Top of Data for this exercise
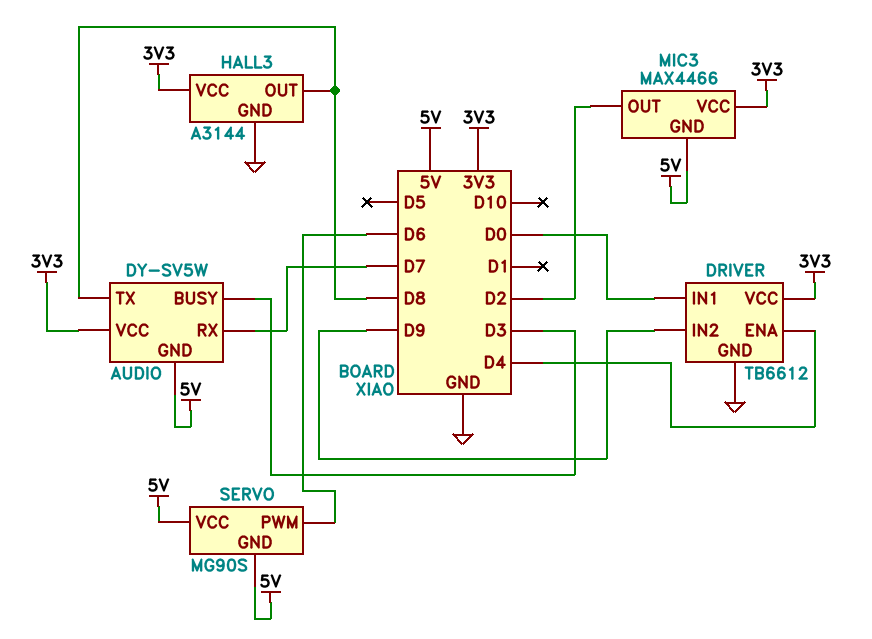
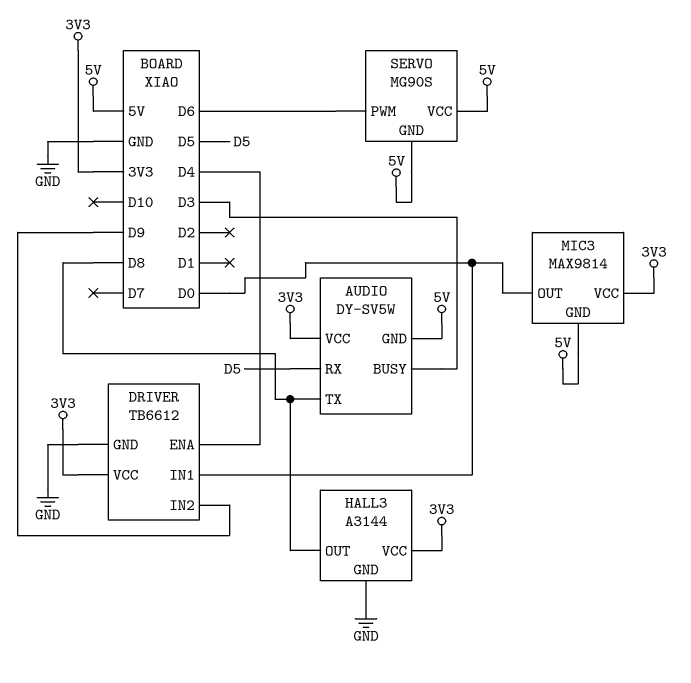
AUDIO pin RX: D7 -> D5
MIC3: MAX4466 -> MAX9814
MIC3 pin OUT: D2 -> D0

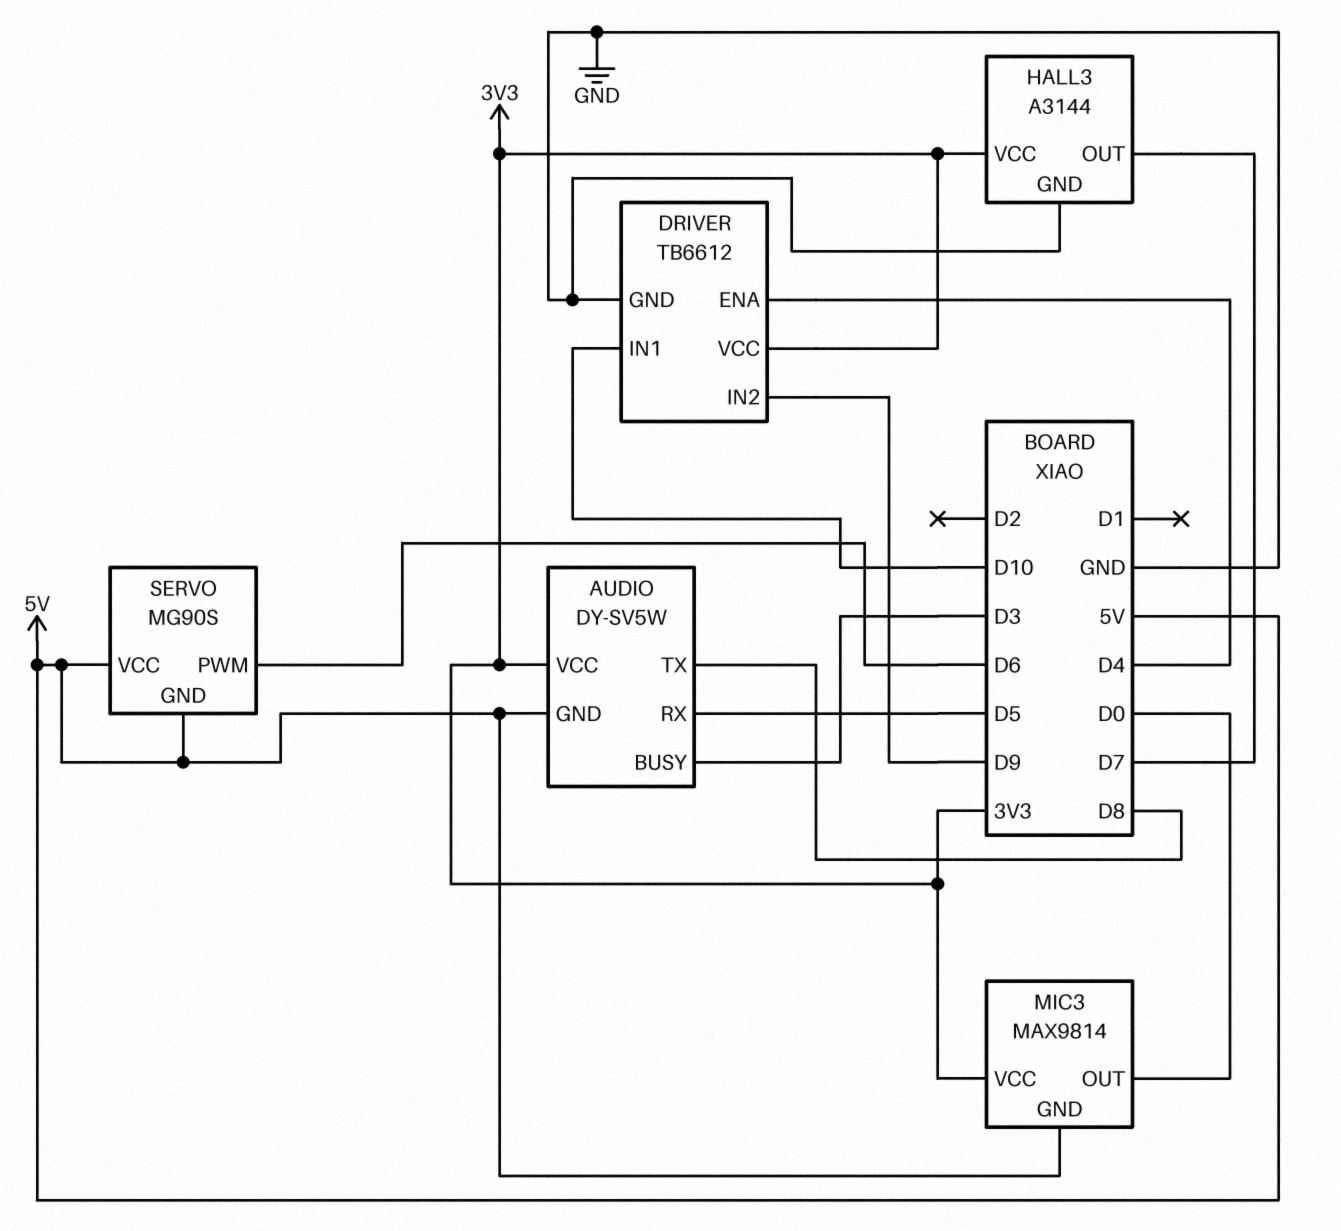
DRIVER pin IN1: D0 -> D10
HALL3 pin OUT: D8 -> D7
Bottom of Data for this exercise
Top of Data for this exercise
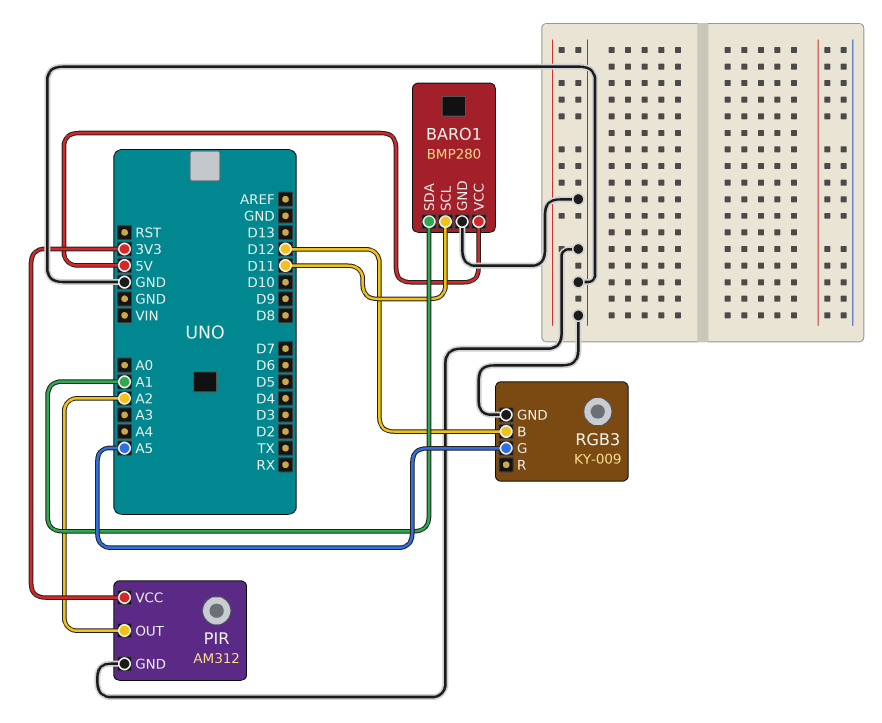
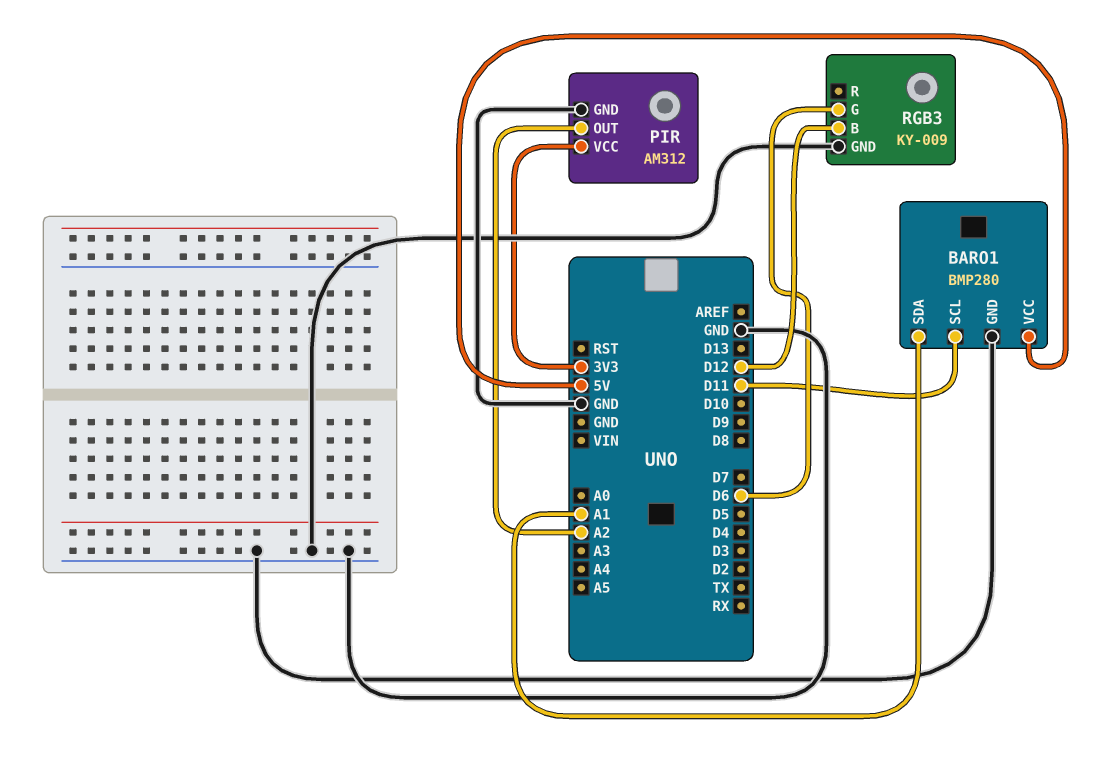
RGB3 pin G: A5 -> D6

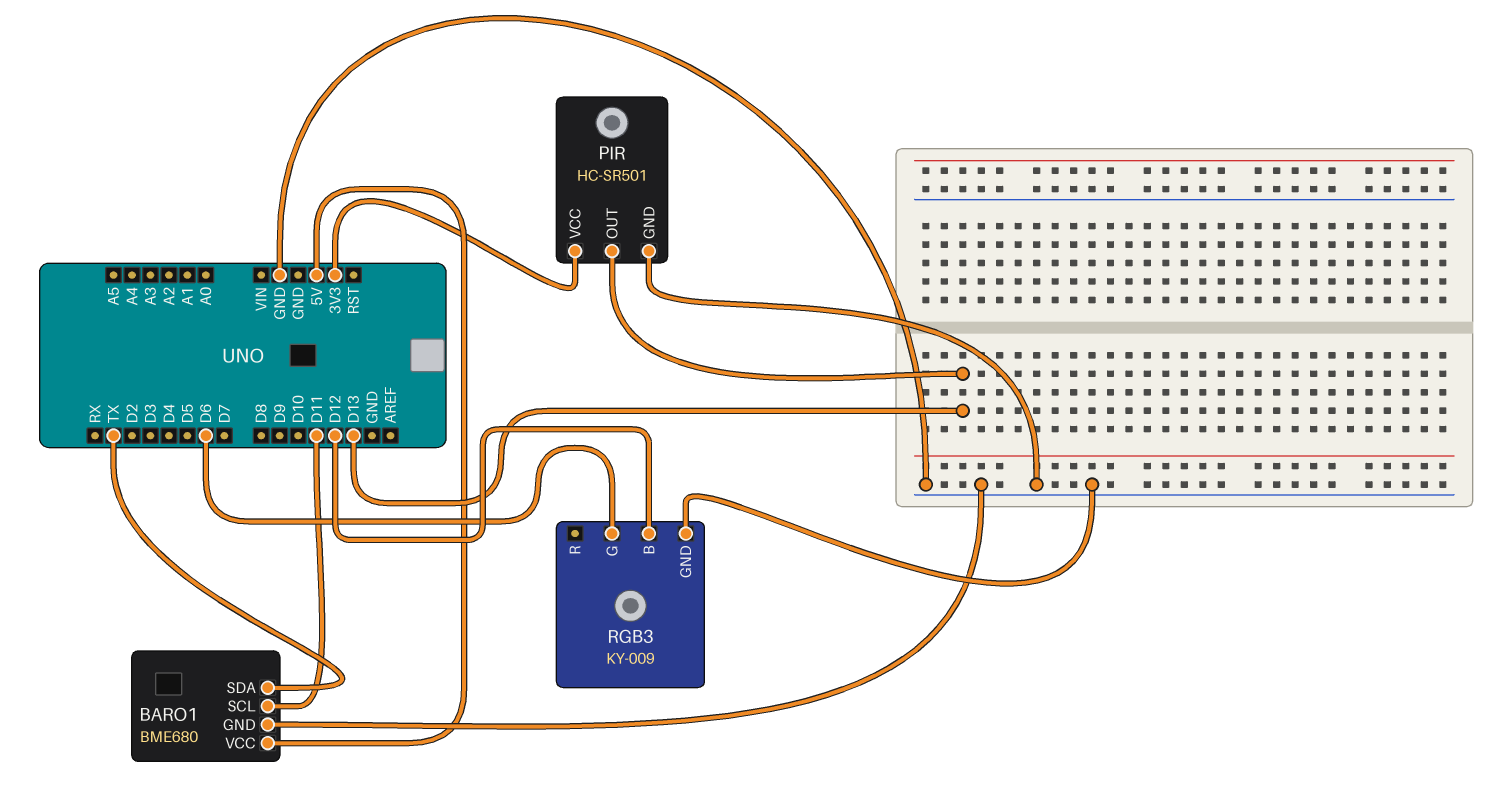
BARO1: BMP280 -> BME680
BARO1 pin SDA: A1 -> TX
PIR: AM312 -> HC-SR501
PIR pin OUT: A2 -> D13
Bottom of Data for this exercise
Exercise directions:
Reproduce exactly, with no pictures, the lines above from the one holding "AUDIO pin RX: D7 -> D5" to the one holding "HALL3 pin OUT: D8 -> D7", inclusive.

Expected answer:
AUDIO pin RX: D7 -> D5
MIC3: MAX4466 -> MAX9814
MIC3 pin OUT: D2 -> D0

DRIVER pin IN1: D0 -> D10
HALL3 pin OUT: D8 -> D7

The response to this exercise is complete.